WHAT THE EXERCISE ASKS => Take the entries that follow and return exactly the lines from the one holding "LIGHT3 pin OUT: D18 -> D35" through the one holding "RFID3 pin MOSI: D32 -> TX0", both included. Nothing else is needed.

DATASET EXCERPTS =>
--------------------

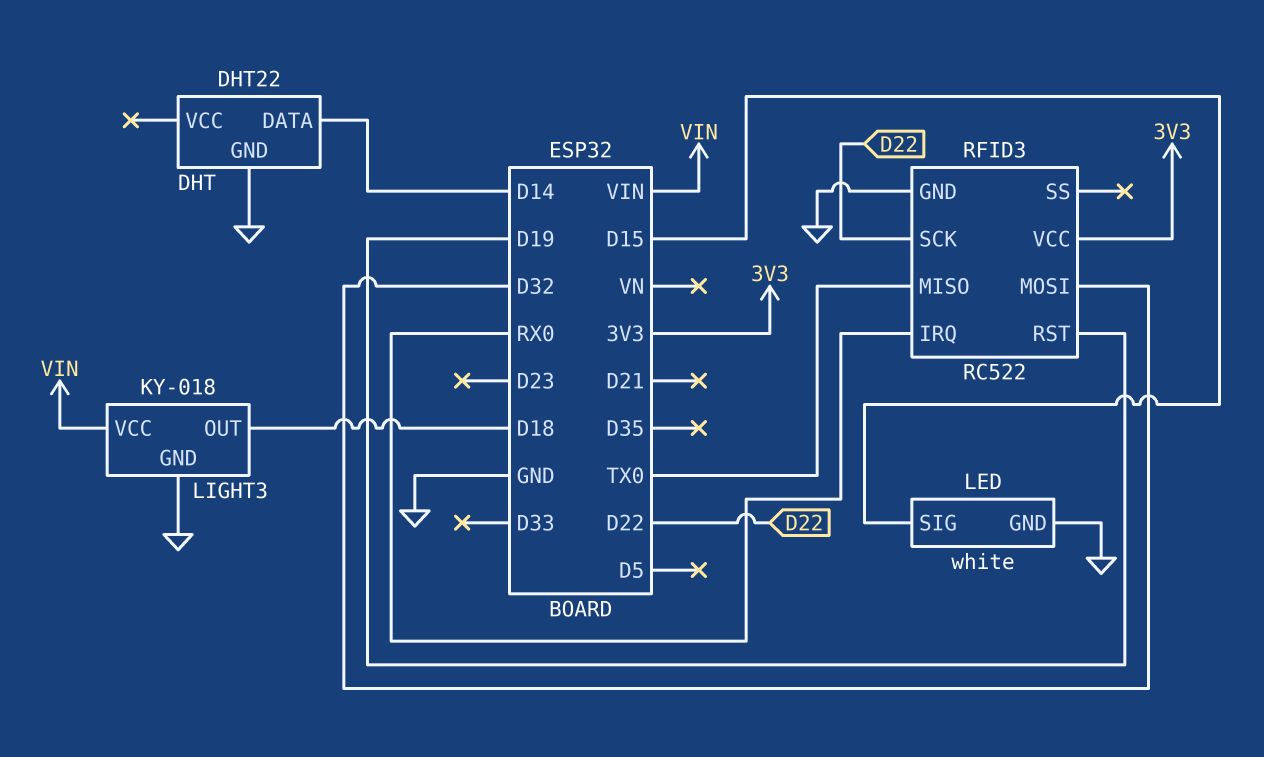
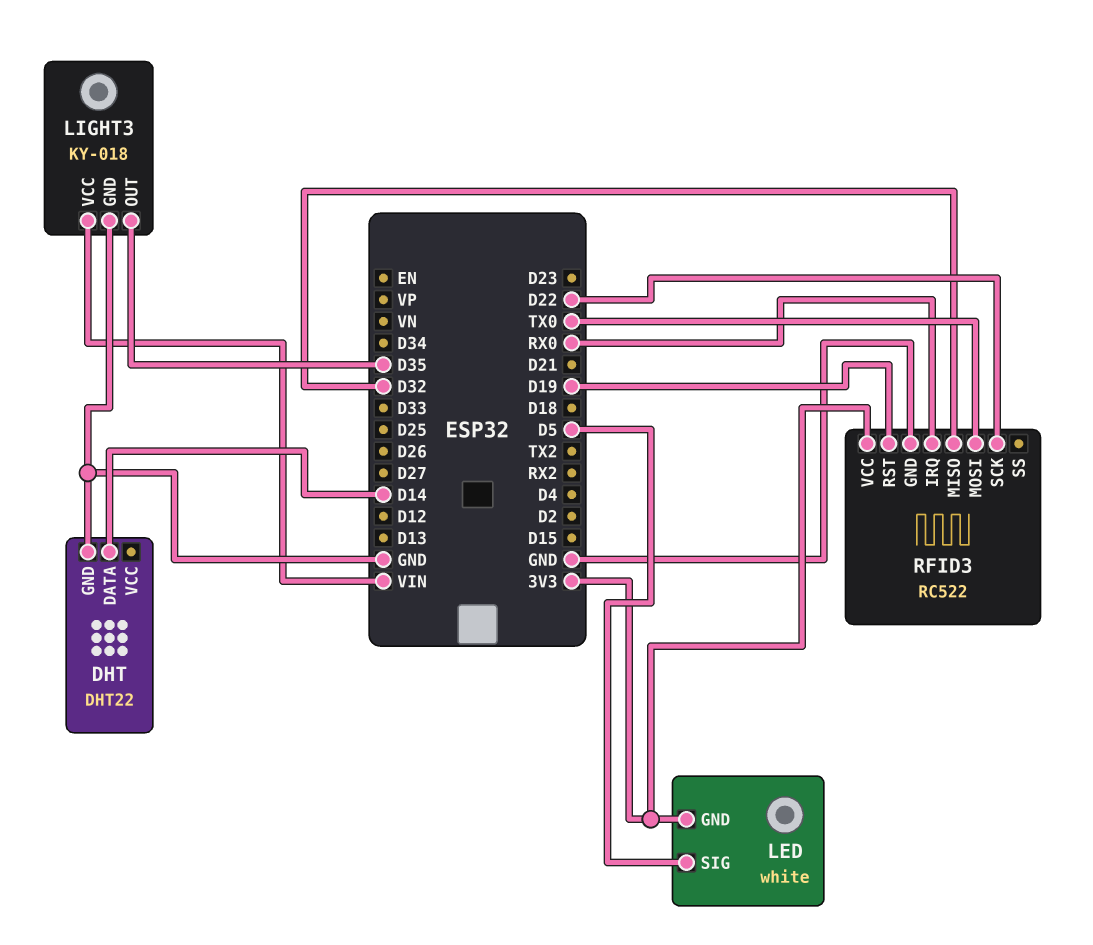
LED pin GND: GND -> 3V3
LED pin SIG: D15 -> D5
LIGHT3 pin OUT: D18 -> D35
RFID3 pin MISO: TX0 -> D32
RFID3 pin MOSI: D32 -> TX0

--------------------

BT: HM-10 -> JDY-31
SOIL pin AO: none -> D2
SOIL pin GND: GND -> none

--------------------

YOUR RESPONSE =>
LIGHT3 pin OUT: D18 -> D35
RFID3 pin MISO: TX0 -> D32
RFID3 pin MOSI: D32 -> TX0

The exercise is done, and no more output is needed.